Raw data section start

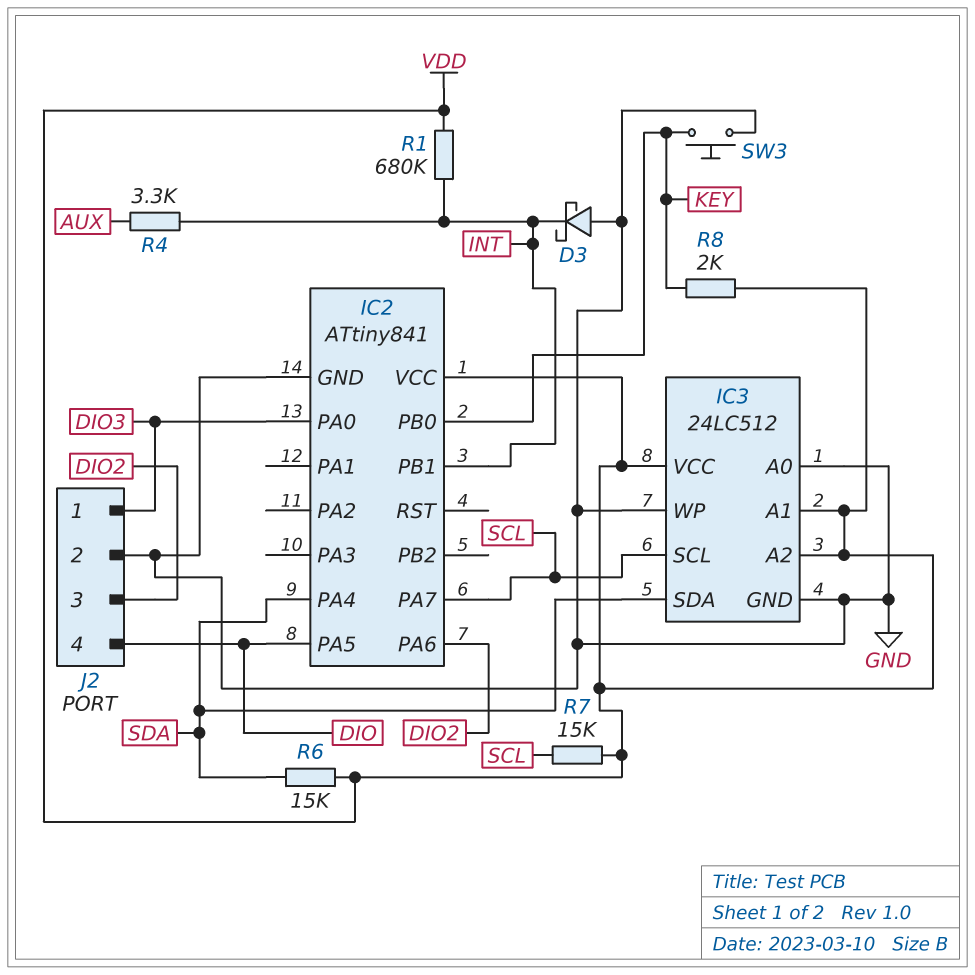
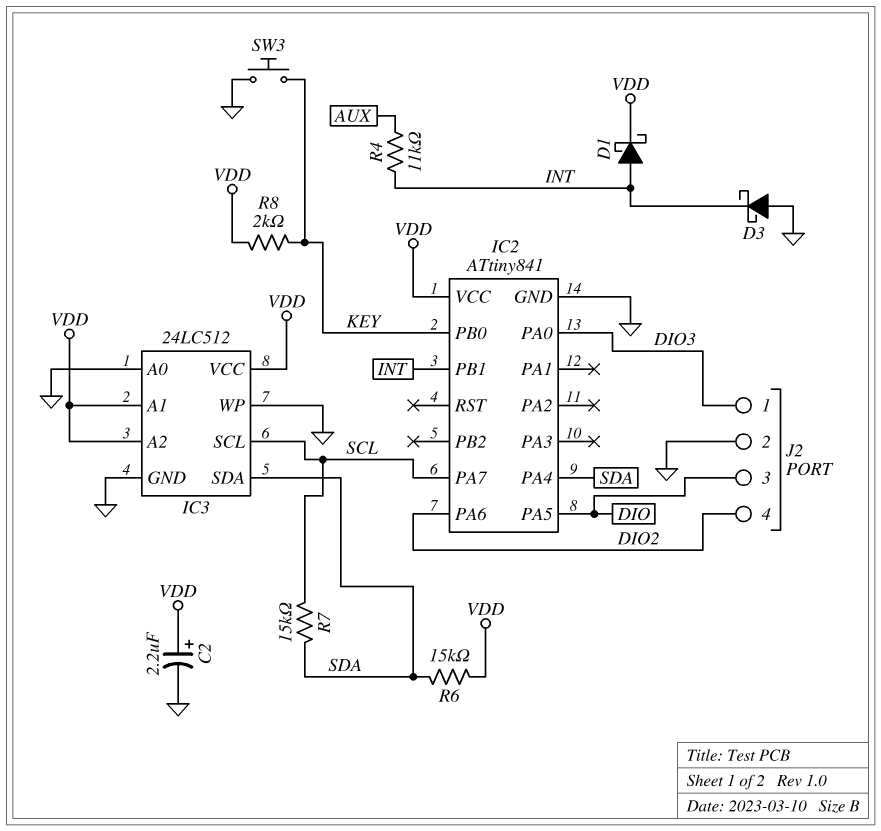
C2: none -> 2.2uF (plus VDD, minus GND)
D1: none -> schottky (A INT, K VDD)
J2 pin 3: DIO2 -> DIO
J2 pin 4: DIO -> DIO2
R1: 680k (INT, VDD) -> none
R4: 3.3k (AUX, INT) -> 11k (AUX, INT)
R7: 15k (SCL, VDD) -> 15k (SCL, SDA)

Raw data section end
Raw data section start

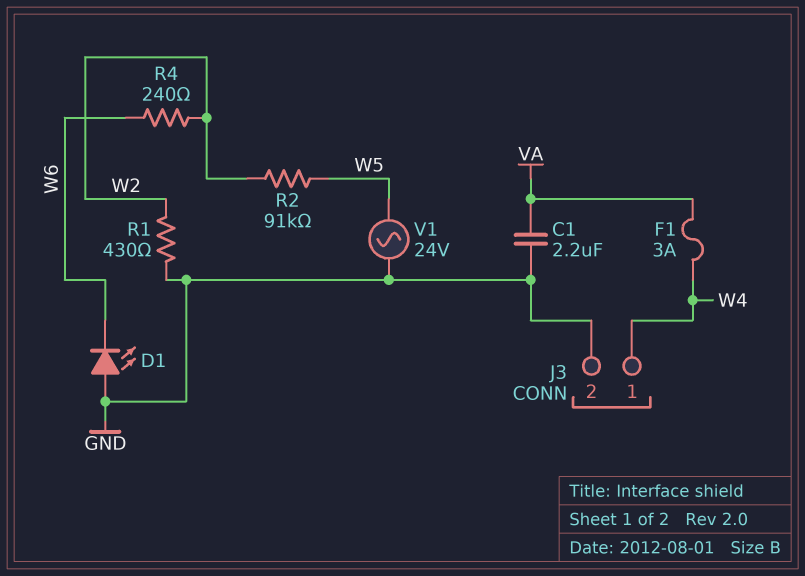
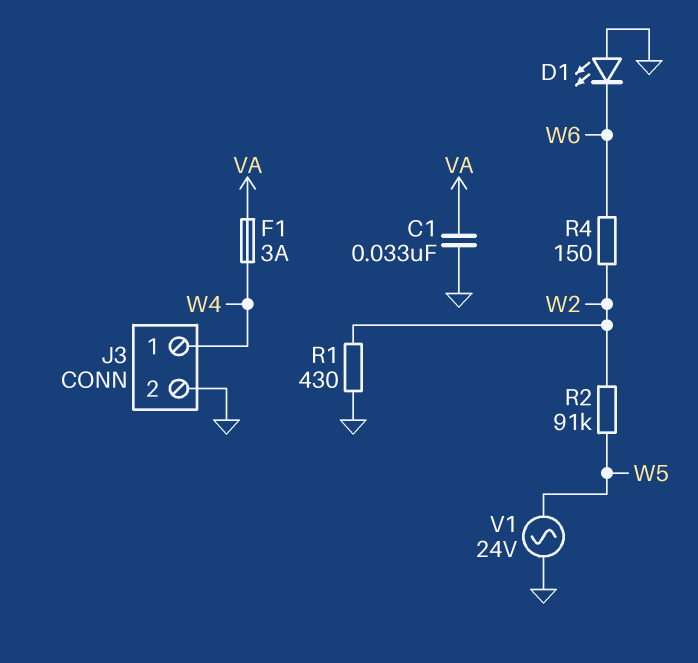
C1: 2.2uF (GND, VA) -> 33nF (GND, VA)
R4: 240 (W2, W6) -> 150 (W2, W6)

Raw data section end
Raw data section start

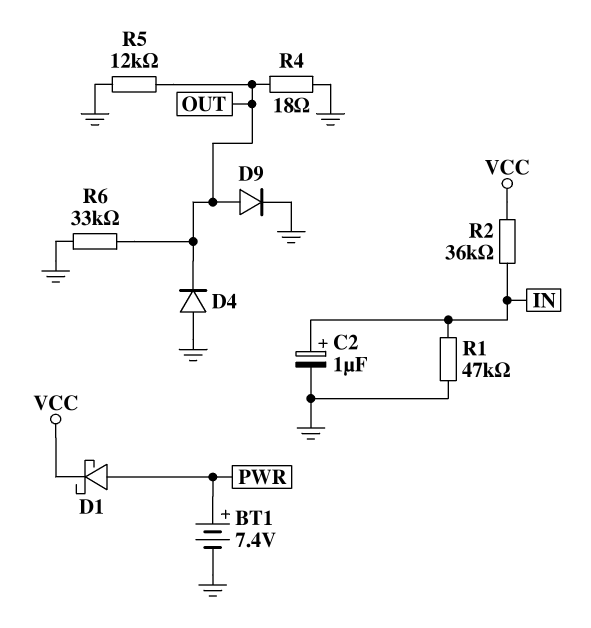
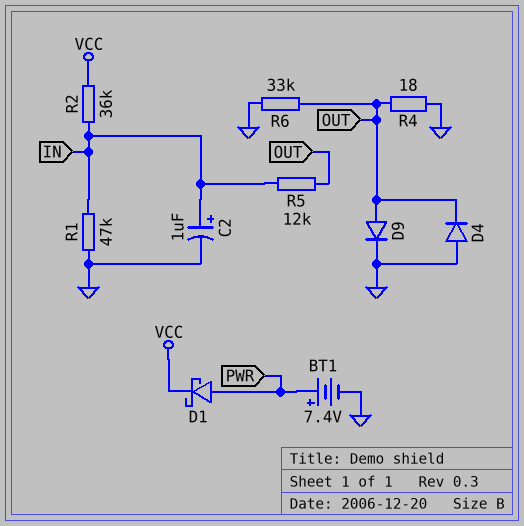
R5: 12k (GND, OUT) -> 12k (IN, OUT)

Raw data section end

### What needs to be done
When a line in the records holds the string "none", copy that line.

### Response for this exercise
C2: none -> 2.2uF (plus VDD, minus GND)
D1: none -> schottky (A INT, K VDD)
R1: 680k (INT, VDD) -> none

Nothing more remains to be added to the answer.